Provided data:
▬▬▬▬▬▬
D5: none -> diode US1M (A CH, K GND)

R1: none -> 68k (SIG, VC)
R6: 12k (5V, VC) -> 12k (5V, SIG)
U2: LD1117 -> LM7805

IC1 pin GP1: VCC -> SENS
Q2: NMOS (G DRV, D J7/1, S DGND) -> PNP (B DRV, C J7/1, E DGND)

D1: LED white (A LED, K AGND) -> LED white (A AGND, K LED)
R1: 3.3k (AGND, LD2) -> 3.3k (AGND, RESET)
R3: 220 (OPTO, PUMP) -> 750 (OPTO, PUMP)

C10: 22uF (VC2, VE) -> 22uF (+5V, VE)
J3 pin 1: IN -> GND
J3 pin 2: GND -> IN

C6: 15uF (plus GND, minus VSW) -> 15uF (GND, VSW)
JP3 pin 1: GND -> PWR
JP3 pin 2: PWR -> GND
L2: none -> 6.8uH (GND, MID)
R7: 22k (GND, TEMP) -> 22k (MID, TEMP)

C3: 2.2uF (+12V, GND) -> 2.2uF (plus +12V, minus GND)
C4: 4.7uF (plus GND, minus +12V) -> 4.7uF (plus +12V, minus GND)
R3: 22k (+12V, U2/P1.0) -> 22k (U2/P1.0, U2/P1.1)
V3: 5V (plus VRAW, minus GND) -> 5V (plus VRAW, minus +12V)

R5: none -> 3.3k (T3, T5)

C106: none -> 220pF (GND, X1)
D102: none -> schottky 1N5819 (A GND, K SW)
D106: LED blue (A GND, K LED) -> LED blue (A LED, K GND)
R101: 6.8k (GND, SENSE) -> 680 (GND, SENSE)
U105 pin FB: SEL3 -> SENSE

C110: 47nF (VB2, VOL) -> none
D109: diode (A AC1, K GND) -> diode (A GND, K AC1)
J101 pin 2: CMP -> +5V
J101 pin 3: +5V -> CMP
▬▬▬▬▬▬
Exactly the lines from the one containing "J3 pin 2: GND -> IN" through the final line above, and only those, should be given again.

Solved problem:
J3 pin 2: GND -> IN

C6: 15uF (plus GND, minus VSW) -> 15uF (GND, VSW)
JP3 pin 1: GND -> PWR
JP3 pin 2: PWR -> GND
L2: none -> 6.8uH (GND, MID)
R7: 22k (GND, TEMP) -> 22k (MID, TEMP)

C3: 2.2uF (+12V, GND) -> 2.2uF (plus +12V, minus GND)
C4: 4.7uF (plus GND, minus +12V) -> 4.7uF (plus +12V, minus GND)
R3: 22k (+12V, U2/P1.0) -> 22k (U2/P1.0, U2/P1.1)
V3: 5V (plus VRAW, minus GND) -> 5V (plus VRAW, minus +12V)

R5: none -> 3.3k (T3, T5)

C106: none -> 220pF (GND, X1)
D102: none -> schottky 1N5819 (A GND, K SW)
D106: LED blue (A GND, K LED) -> LED blue (A LED, K GND)
R101: 6.8k (GND, SENSE) -> 680 (GND, SENSE)
U105 pin FB: SEL3 -> SENSE

C110: 47nF (VB2, VOL) -> none
D109: diode (A AC1, K GND) -> diode (A GND, K AC1)
J101 pin 2: CMP -> +5V
J101 pin 3: +5V -> CMP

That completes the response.